**Problem details**.
Each line below from the one containing "BARO pin SDA: RX -> 6" through the one containing "PIR3 pin OUT: GP22 -> GP28" should be output exactly as it stands, and no other line should appear.

**Given records**.
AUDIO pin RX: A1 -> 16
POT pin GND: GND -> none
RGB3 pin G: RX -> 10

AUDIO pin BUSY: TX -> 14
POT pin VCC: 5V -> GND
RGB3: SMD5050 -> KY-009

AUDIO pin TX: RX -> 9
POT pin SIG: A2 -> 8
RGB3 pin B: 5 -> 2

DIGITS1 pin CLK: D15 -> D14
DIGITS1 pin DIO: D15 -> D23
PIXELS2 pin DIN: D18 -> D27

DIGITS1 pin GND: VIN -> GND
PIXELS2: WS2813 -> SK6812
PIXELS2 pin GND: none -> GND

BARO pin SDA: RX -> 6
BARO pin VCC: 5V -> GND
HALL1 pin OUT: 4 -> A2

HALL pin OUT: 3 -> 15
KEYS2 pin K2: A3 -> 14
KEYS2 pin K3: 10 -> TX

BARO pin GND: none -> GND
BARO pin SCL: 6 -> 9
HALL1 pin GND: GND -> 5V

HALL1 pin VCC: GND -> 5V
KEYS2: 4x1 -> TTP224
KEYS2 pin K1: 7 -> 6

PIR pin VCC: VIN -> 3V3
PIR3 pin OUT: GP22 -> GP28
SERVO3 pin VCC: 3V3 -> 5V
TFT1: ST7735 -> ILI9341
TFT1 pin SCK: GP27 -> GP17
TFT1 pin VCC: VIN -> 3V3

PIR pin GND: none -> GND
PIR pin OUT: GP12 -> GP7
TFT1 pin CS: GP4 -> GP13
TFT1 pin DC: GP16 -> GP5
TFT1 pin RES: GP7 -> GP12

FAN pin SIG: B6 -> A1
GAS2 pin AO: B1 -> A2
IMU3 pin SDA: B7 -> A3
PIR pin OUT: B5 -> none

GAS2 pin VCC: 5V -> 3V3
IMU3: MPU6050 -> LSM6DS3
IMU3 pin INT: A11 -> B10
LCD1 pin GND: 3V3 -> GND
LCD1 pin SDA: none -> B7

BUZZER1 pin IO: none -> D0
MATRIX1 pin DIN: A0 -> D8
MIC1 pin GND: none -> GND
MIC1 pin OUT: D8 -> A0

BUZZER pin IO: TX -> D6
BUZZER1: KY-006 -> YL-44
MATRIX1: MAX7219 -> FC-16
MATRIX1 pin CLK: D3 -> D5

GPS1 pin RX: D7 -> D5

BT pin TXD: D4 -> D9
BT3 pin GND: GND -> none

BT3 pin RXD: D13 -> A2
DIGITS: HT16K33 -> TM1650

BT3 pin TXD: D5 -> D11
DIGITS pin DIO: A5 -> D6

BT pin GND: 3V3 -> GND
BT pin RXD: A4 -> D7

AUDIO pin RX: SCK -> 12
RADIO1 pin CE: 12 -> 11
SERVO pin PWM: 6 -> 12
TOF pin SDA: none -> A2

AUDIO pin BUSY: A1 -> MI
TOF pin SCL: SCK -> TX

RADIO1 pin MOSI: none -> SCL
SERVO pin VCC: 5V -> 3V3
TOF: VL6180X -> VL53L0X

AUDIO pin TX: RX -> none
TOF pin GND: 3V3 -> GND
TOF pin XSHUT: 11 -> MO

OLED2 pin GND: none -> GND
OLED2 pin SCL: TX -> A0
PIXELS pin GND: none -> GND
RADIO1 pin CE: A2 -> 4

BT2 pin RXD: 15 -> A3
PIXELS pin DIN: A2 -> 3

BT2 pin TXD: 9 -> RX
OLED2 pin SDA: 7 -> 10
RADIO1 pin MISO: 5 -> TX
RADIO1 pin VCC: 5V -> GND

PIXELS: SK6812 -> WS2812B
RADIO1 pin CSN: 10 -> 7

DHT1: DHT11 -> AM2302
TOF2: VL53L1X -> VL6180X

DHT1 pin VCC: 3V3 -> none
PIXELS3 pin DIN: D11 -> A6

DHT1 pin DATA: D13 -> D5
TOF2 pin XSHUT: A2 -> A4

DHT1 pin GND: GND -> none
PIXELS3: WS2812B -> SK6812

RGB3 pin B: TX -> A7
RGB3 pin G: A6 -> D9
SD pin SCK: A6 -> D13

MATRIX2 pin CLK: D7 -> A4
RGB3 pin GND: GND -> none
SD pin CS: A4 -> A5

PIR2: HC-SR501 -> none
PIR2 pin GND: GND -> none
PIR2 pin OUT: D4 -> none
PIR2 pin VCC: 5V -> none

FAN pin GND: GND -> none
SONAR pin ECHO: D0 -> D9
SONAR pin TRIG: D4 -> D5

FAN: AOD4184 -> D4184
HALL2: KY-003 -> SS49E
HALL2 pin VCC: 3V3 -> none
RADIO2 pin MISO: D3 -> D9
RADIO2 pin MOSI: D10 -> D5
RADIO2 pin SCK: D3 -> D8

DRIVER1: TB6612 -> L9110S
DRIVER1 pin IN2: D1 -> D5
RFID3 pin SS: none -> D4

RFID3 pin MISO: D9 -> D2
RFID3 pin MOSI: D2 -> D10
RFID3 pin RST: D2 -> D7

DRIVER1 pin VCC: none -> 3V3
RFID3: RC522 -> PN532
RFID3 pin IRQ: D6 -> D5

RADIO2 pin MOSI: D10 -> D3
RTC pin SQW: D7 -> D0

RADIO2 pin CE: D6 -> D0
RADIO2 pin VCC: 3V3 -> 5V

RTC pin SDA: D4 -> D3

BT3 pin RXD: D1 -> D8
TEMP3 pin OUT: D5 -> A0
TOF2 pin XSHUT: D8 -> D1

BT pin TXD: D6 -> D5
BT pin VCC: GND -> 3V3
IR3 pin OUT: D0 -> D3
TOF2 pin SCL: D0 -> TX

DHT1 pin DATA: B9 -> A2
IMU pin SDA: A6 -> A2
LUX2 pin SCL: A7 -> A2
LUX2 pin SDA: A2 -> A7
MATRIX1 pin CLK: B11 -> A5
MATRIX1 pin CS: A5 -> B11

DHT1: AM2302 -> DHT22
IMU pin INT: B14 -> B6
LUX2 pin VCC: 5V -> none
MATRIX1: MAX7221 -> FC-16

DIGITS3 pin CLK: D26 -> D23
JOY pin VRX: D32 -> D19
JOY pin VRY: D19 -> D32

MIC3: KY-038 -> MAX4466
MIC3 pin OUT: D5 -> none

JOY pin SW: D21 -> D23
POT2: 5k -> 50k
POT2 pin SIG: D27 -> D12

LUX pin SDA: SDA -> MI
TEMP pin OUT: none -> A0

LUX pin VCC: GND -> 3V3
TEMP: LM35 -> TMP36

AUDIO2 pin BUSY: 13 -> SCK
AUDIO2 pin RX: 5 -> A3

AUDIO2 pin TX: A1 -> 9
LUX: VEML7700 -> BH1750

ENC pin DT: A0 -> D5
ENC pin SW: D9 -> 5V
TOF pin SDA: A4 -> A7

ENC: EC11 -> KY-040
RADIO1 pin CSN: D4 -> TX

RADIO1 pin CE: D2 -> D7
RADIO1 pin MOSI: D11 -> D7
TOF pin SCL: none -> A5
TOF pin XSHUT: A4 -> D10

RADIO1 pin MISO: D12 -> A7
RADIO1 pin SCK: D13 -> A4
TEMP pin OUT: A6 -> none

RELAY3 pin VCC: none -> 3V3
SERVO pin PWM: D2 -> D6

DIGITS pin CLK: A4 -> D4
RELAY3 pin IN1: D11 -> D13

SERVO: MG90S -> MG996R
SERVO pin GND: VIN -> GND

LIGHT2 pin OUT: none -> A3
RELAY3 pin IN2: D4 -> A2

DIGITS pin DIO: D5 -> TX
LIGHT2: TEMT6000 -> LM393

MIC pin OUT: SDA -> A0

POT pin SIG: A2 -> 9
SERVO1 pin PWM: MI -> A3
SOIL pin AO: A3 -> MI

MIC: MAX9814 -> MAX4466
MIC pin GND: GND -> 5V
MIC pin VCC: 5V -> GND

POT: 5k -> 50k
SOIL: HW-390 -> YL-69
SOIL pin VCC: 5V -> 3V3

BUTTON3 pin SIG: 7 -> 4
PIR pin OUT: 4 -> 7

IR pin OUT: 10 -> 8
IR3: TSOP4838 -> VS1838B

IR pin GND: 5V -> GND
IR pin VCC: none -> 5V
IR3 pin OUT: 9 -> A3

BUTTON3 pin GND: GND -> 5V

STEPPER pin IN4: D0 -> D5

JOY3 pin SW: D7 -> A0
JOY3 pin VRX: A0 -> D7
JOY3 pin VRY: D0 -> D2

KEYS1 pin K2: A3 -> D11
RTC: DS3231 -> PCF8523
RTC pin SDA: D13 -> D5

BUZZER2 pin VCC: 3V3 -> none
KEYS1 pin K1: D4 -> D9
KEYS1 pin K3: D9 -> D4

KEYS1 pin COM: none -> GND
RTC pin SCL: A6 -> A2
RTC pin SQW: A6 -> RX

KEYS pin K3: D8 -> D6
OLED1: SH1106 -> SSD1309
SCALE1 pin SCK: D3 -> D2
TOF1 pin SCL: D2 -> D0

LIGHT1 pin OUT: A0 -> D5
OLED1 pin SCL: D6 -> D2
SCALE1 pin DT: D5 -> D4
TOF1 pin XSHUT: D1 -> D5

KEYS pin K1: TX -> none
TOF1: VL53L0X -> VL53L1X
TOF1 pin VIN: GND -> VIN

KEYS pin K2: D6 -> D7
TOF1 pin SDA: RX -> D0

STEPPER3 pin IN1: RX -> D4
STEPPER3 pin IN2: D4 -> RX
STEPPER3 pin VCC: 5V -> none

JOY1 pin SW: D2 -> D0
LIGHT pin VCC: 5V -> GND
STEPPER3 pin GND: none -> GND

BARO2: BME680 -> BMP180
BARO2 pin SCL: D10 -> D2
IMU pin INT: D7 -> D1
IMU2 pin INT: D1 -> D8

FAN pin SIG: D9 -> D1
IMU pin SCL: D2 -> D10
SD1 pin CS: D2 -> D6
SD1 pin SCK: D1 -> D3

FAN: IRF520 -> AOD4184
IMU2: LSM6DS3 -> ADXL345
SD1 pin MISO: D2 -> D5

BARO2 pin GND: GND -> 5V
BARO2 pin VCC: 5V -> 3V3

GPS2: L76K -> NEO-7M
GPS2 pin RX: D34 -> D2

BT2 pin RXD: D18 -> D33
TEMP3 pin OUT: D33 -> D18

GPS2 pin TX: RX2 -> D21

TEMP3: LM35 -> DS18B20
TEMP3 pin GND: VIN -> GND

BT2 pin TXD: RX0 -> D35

**Solution to this task**.
BARO pin SDA: RX -> 6
BARO pin VCC: 5V -> GND
HALL1 pin OUT: 4 -> A2

HALL pin OUT: 3 -> 15
KEYS2 pin K2: A3 -> 14
KEYS2 pin K3: 10 -> TX

BARO pin GND: none -> GND
BARO pin SCL: 6 -> 9
HALL1 pin GND: GND -> 5V

HALL1 pin VCC: GND -> 5V
KEYS2: 4x1 -> TTP224
KEYS2 pin K1: 7 -> 6

PIR pin VCC: VIN -> 3V3
PIR3 pin OUT: GP22 -> GP28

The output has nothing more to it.